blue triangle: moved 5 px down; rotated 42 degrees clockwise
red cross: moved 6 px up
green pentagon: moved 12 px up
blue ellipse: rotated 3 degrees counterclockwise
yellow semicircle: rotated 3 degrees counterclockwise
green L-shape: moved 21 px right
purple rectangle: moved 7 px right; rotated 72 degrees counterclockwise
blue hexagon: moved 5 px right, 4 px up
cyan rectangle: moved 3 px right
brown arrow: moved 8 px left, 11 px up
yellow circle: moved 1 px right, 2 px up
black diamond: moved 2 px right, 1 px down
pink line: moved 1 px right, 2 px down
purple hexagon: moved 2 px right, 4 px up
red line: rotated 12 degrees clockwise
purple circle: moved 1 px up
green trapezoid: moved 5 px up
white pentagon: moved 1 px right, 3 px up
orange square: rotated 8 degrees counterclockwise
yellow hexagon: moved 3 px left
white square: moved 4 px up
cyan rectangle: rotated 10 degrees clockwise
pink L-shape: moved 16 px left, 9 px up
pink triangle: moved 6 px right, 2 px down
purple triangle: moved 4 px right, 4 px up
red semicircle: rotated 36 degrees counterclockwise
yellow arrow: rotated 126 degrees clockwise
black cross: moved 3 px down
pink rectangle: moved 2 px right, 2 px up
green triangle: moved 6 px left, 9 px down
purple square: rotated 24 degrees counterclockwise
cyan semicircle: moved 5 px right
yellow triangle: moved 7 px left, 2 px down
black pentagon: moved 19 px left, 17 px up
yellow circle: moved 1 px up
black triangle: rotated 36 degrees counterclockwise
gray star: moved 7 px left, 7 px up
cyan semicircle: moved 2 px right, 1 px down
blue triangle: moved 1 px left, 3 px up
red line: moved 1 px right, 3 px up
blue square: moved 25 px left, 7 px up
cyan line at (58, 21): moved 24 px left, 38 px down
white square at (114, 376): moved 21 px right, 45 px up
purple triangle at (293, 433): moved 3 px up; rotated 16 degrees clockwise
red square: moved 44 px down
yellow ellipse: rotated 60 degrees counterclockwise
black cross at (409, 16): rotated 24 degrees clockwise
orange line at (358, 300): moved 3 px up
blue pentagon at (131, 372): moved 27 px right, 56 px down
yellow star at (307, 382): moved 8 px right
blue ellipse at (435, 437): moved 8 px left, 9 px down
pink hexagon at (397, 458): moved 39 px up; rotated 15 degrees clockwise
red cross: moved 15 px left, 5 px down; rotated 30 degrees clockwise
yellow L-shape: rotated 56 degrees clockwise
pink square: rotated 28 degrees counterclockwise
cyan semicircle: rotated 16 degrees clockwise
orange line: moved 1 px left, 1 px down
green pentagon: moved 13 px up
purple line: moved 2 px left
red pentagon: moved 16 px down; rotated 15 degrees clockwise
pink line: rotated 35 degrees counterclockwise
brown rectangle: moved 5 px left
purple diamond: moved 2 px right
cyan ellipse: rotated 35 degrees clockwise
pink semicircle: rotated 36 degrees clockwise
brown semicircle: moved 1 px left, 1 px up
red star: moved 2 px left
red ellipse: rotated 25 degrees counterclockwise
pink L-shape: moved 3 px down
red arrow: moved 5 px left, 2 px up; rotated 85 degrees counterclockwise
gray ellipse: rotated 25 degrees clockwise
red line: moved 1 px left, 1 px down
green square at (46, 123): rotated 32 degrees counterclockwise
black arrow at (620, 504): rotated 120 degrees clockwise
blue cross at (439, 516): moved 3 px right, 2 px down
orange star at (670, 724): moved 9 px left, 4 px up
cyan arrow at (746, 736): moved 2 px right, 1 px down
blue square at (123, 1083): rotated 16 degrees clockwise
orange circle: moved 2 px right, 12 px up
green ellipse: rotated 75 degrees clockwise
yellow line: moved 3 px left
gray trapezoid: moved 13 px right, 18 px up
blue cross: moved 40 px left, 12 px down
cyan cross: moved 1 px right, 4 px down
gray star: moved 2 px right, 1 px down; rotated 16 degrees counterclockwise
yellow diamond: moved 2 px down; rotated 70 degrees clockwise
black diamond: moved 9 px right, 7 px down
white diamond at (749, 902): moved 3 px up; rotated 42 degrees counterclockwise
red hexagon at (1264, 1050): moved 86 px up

------------------------------------------------------------------------

WORK INSTRUCTIONS: In the entries above, find each line with the word "gray" and copy it.

ANSWER TO THE EXERCISE:
gray star: moved 7 px left, 7 px up
gray ellipse: rotated 25 degrees clockwise
gray trapezoid: moved 13 px right, 18 px up
gray star: moved 2 px right, 1 px down; rotated 16 degrees counterclockwise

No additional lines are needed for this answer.